◆ WHAT IS NEEDED
Exactly as written, give again the line with "first_place: [195, 170, 297, 268]" and all subsequent lines through the end of the records.

◆ SUPPLIED INFORMATION
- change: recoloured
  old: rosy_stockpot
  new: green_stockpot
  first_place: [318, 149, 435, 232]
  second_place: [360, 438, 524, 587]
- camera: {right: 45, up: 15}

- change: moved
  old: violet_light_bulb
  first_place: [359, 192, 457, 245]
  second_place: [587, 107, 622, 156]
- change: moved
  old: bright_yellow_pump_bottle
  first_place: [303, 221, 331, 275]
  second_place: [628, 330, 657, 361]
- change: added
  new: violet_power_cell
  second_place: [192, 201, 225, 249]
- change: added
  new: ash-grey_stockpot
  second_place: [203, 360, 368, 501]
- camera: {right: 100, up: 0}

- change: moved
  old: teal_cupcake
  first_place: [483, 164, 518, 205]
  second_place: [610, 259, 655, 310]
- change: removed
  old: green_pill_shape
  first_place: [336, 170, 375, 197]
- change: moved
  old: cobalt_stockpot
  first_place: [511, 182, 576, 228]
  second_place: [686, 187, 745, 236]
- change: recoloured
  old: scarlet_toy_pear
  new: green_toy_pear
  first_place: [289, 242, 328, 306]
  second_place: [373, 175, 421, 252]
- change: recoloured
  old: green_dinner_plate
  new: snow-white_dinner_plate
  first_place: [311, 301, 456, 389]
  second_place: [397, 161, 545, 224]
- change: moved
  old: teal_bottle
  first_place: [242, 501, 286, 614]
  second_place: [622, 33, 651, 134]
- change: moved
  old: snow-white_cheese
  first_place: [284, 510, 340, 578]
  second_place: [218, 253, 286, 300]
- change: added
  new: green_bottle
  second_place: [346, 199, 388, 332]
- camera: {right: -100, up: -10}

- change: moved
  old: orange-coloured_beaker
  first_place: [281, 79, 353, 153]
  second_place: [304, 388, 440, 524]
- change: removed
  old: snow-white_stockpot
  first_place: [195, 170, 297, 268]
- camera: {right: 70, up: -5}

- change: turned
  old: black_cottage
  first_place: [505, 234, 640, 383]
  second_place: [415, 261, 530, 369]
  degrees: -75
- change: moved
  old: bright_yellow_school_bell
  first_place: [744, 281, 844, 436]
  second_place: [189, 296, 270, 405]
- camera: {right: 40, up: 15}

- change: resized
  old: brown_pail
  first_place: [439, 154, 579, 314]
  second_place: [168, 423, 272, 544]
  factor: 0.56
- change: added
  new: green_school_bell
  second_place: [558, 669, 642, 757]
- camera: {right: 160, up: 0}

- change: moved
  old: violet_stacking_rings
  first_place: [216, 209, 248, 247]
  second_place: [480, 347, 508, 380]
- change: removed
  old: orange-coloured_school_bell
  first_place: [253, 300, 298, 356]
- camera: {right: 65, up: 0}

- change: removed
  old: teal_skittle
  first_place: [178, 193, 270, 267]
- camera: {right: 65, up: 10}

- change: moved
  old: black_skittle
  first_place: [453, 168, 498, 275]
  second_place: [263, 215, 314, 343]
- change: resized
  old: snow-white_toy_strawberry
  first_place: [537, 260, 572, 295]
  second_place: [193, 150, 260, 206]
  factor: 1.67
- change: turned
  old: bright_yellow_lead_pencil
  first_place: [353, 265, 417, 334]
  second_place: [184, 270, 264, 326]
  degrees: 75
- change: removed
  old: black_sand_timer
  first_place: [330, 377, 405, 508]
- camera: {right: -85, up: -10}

◆ SOLUTION FOR THIS TASK
  first_place: [195, 170, 297, 268]
- camera: {right: 70, up: -5}

- change: turned
  old: black_cottage
  first_place: [505, 234, 640, 383]
  second_place: [415, 261, 530, 369]
  degrees: -75
- change: moved
  old: bright_yellow_school_bell
  first_place: [744, 281, 844, 436]
  second_place: [189, 296, 270, 405]
- camera: {right: 40, up: 15}

- change: resized
  old: brown_pail
  first_place: [439, 154, 579, 314]
  second_place: [168, 423, 272, 544]
  factor: 0.56
- change: added
  new: green_school_bell
  second_place: [558, 669, 642, 757]
- camera: {right: 160, up: 0}

- change: moved
  old: violet_stacking_rings
  first_place: [216, 209, 248, 247]
  second_place: [480, 347, 508, 380]
- change: removed
  old: orange-coloured_school_bell
  first_place: [253, 300, 298, 356]
- camera: {right: 65, up: 0}

- change: removed
  old: teal_skittle
  first_place: [178, 193, 270, 267]
- camera: {right: 65, up: 10}

- change: moved
  old: black_skittle
  first_place: [453, 168, 498, 275]
  second_place: [263, 215, 314, 343]
- change: resized
  old: snow-white_toy_strawberry
  first_place: [537, 260, 572, 295]
  second_place: [193, 150, 260, 206]
  factor: 1.67
- change: turned
  old: bright_yellow_lead_pencil
  first_place: [353, 265, 417, 334]
  second_place: [184, 270, 264, 326]
  degrees: 75
- change: removed
  old: black_sand_timer
  first_place: [330, 377, 405, 508]
- camera: {right: -85, up: -10}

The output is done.